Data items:
* * * * *

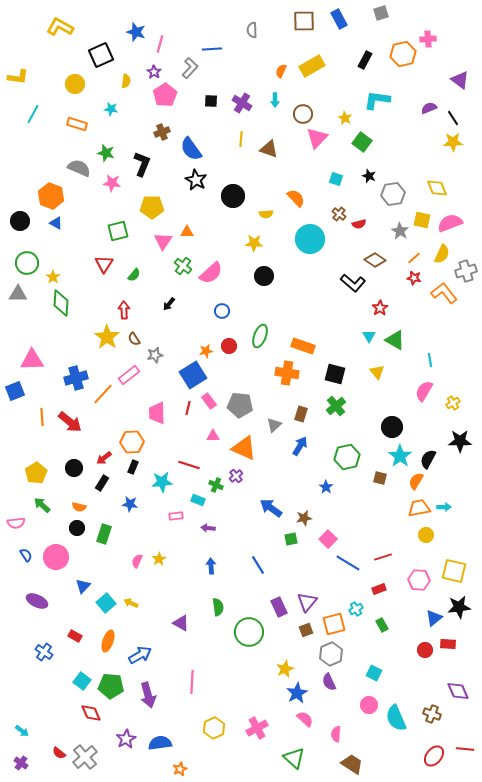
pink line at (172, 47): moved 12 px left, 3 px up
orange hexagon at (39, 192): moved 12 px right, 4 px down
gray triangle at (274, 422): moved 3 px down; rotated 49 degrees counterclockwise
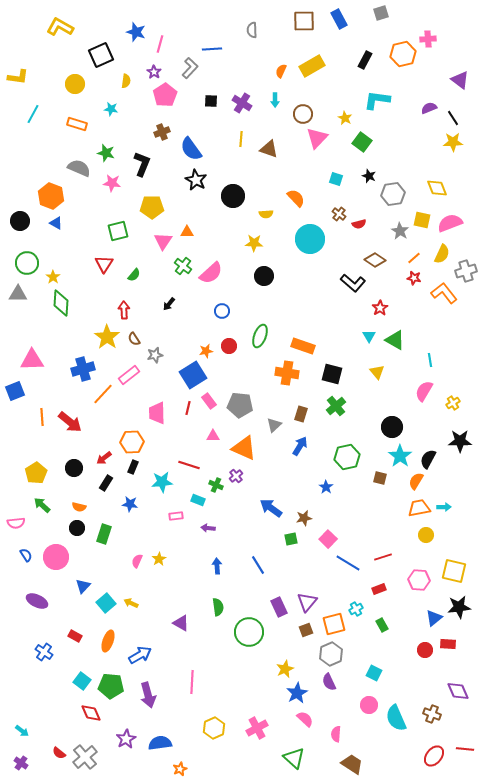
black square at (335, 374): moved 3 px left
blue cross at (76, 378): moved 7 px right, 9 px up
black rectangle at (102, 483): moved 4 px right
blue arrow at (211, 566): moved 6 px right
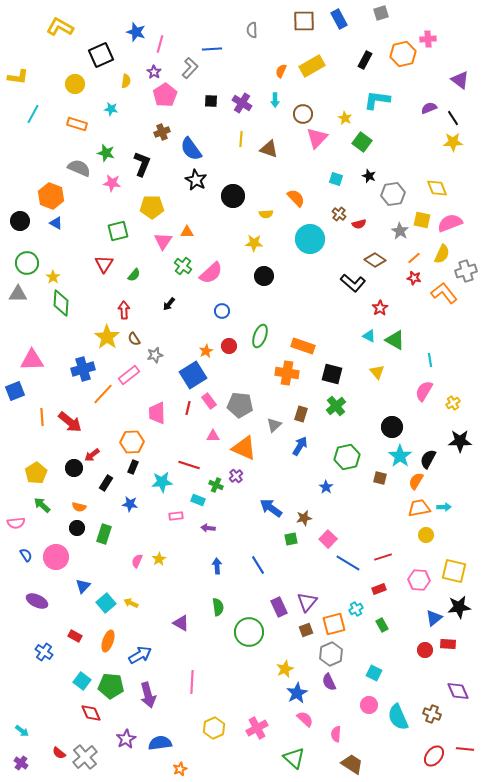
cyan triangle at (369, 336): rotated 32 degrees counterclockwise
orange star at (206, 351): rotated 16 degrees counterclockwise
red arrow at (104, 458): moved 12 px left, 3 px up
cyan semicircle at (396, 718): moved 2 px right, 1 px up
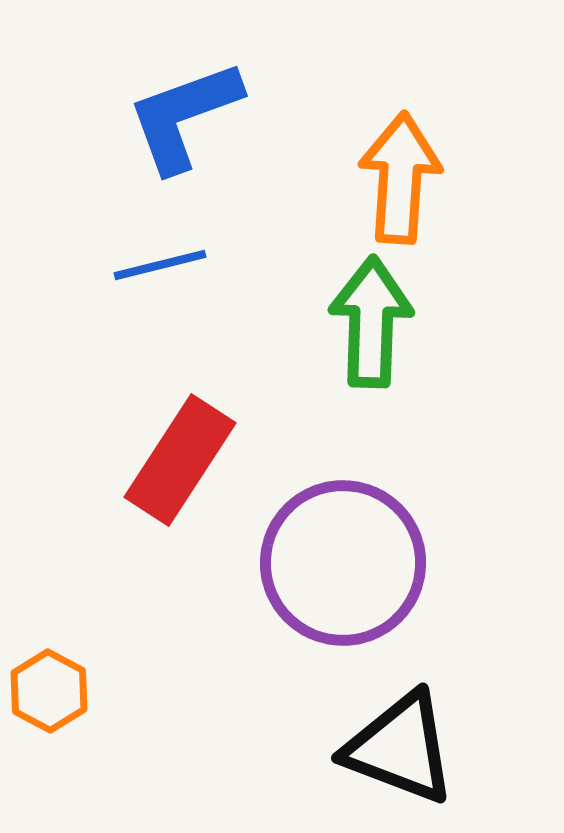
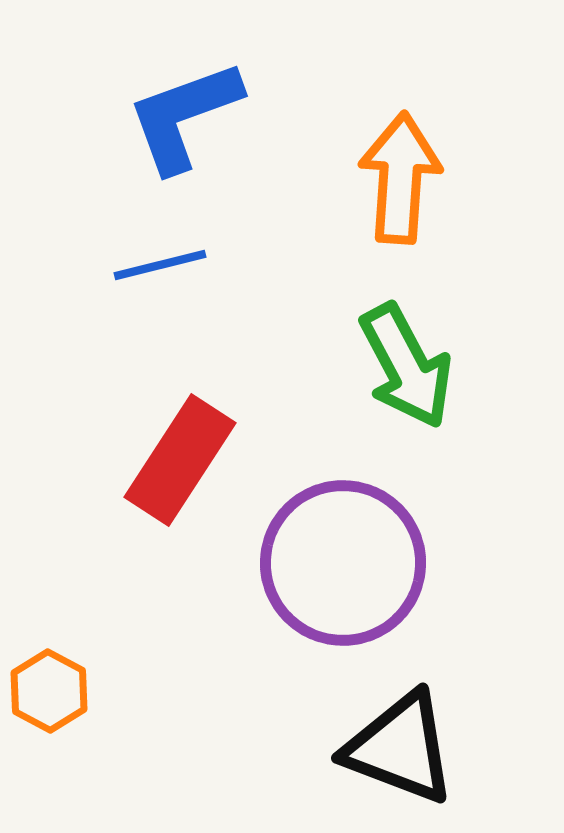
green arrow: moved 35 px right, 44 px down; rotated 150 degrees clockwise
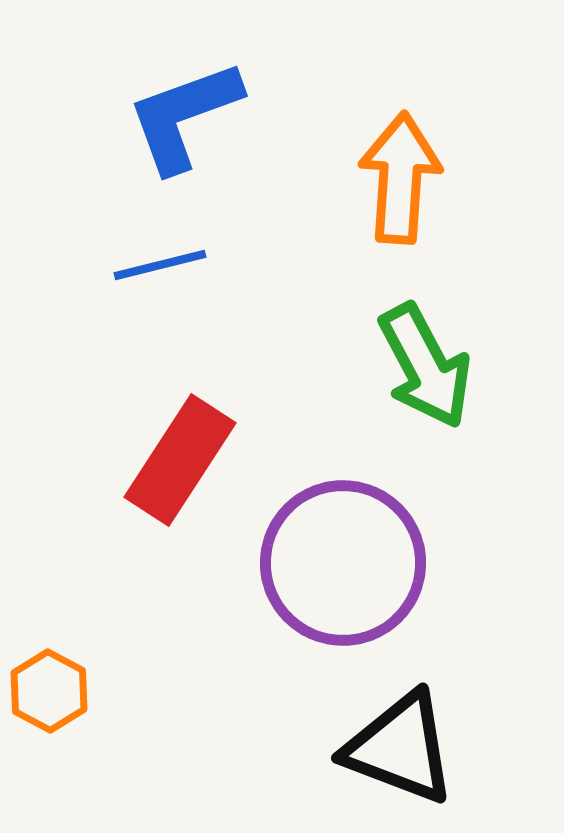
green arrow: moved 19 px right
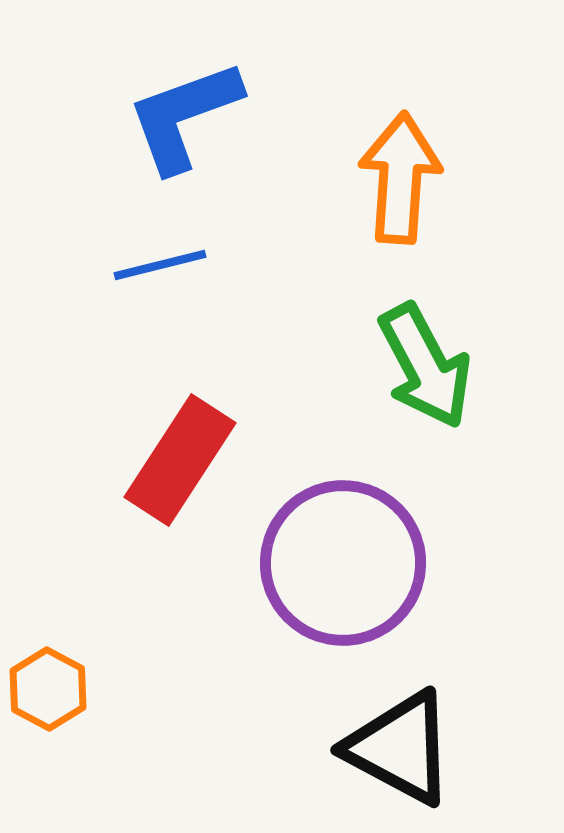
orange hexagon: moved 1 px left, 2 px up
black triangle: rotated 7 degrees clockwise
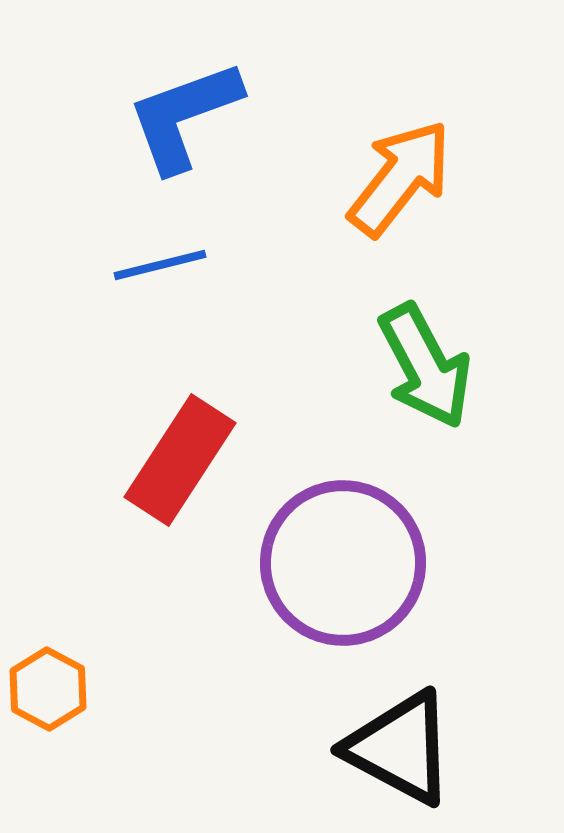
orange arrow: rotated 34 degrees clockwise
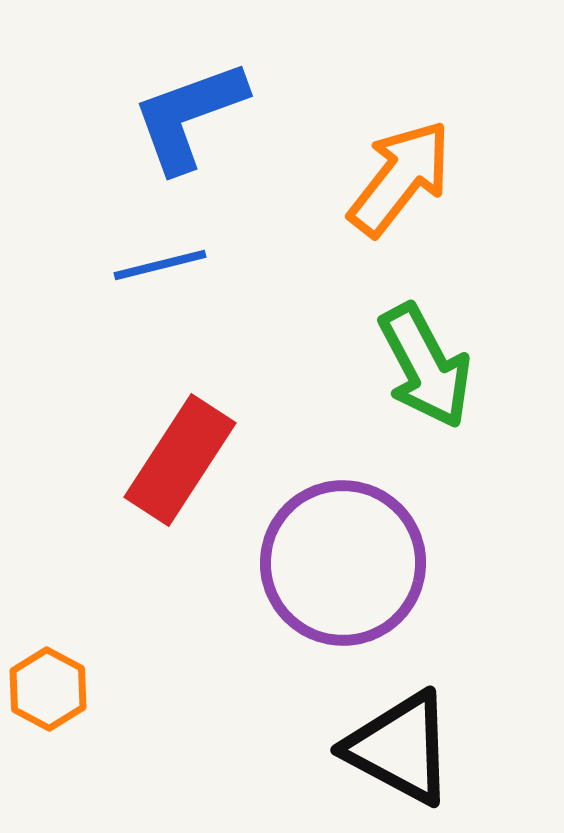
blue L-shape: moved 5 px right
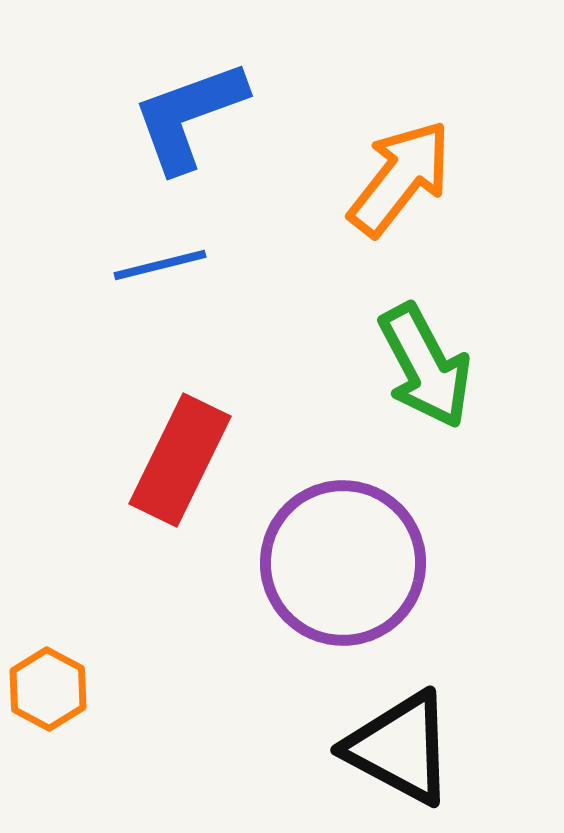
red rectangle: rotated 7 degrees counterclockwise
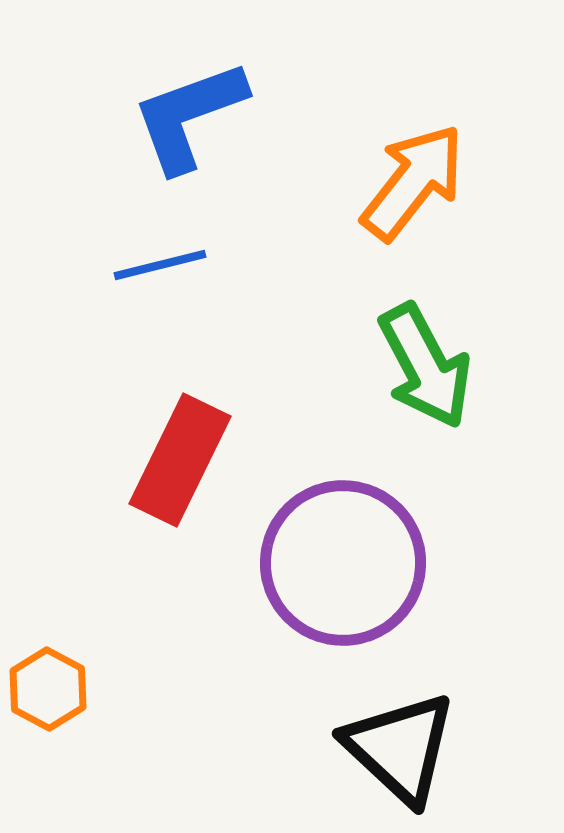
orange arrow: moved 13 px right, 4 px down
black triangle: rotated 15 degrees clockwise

* * * * *

WRITTEN PROBLEM - Rewrite all of the lines above, replacing every "orange" with "amber" and leaving everything else unchanged. Omit the picture markers from your answer.

TASK RESULT -
pink line at (172, 47): moved 12 px left, 3 px up
amber hexagon at (39, 192): moved 12 px right, 4 px down
gray triangle at (274, 422): moved 3 px down; rotated 49 degrees counterclockwise
black square at (335, 374): moved 3 px left
blue cross at (76, 378): moved 7 px right, 9 px up
black rectangle at (102, 483): moved 4 px right
blue arrow at (211, 566): moved 6 px right
cyan triangle at (369, 336): rotated 32 degrees counterclockwise
amber star at (206, 351): rotated 16 degrees counterclockwise
red arrow at (104, 458): moved 12 px left, 3 px up
cyan semicircle at (396, 718): moved 2 px right, 1 px up
green arrow: moved 35 px right, 44 px down; rotated 150 degrees clockwise
green arrow: moved 19 px right
amber hexagon: moved 1 px left, 2 px up
black triangle: rotated 7 degrees clockwise
amber arrow: rotated 34 degrees clockwise
blue L-shape: moved 5 px right
red rectangle: rotated 7 degrees counterclockwise
amber arrow: moved 13 px right, 4 px down
black triangle: rotated 15 degrees clockwise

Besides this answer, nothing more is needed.